- [Problem statement]
Return the records below in full. Keep every word exact and skip the images.

___ Data for analysis ___

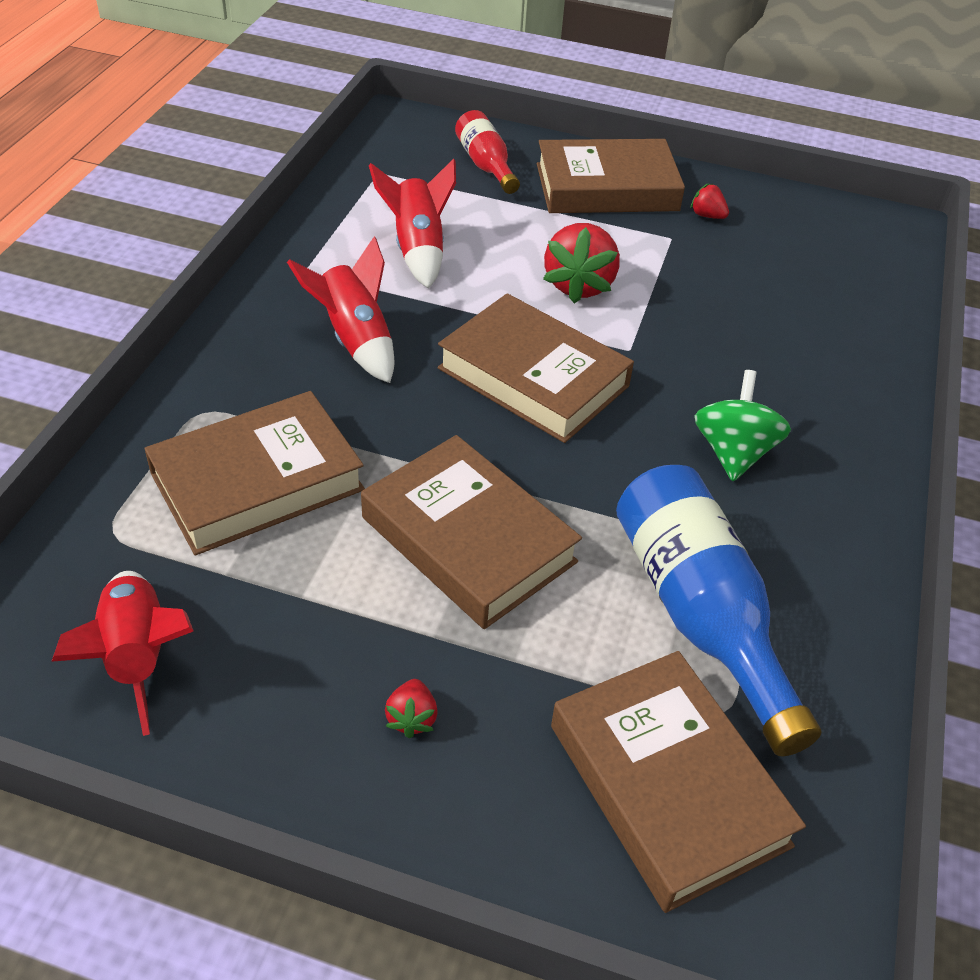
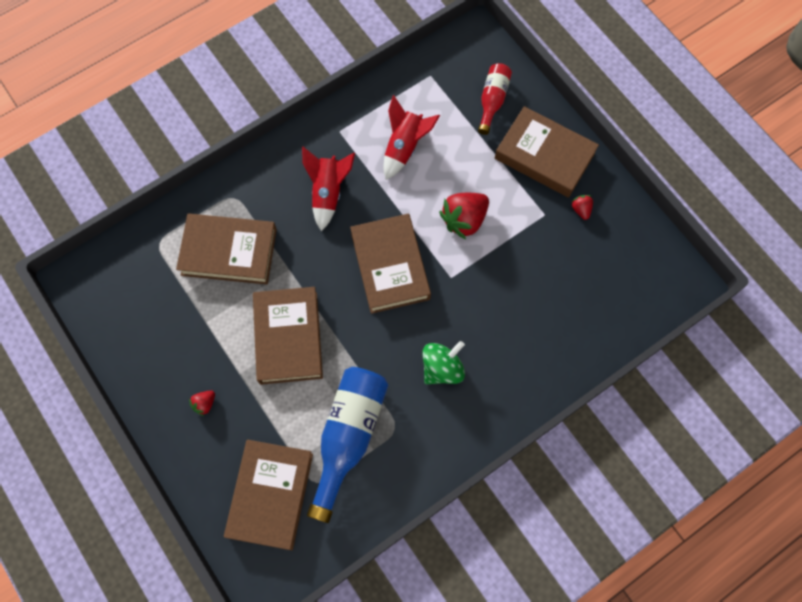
camera: 40 degrees right, 25 degrees up
(137, 657) = (131, 311): red rocket -> none

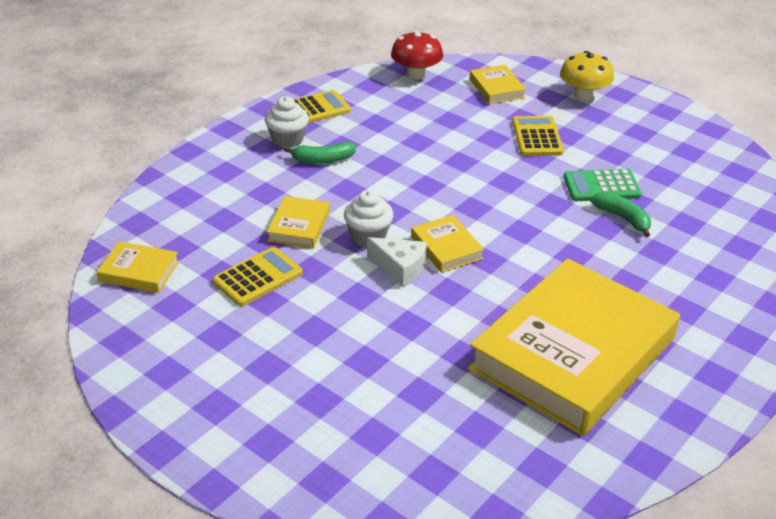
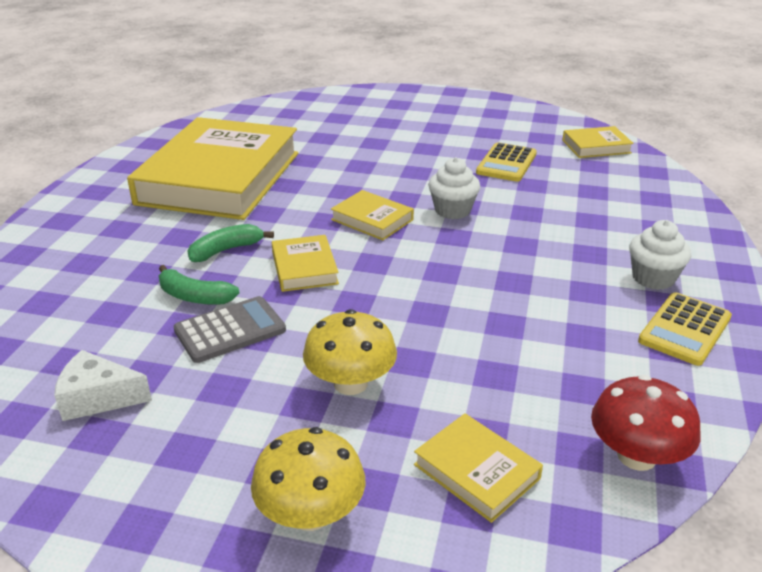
camera: 155 degrees right, 5 degrees down
(299, 226) = (522, 202): yellow book -> yellow book (304, 268)
(323, 160) = (583, 266): green banana -> green banana (226, 250)
(400, 268) = (400, 195): white cheese -> white cheese (98, 398)
(537, 137) = (350, 383): yellow calculator -> yellow mushroom
(601, 186) = (230, 330): green calculator -> grey calculator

___

- [Problem solution]
camera: 40 degrees right, 25 degrees up
(137, 657) = (131, 311): red rocket -> none

camera: 155 degrees right, 5 degrees down
(299, 226) = (522, 202): yellow book -> yellow book (304, 268)
(323, 160) = (583, 266): green banana -> green banana (226, 250)
(400, 268) = (400, 195): white cheese -> white cheese (98, 398)
(537, 137) = (350, 383): yellow calculator -> yellow mushroom
(601, 186) = (230, 330): green calculator -> grey calculator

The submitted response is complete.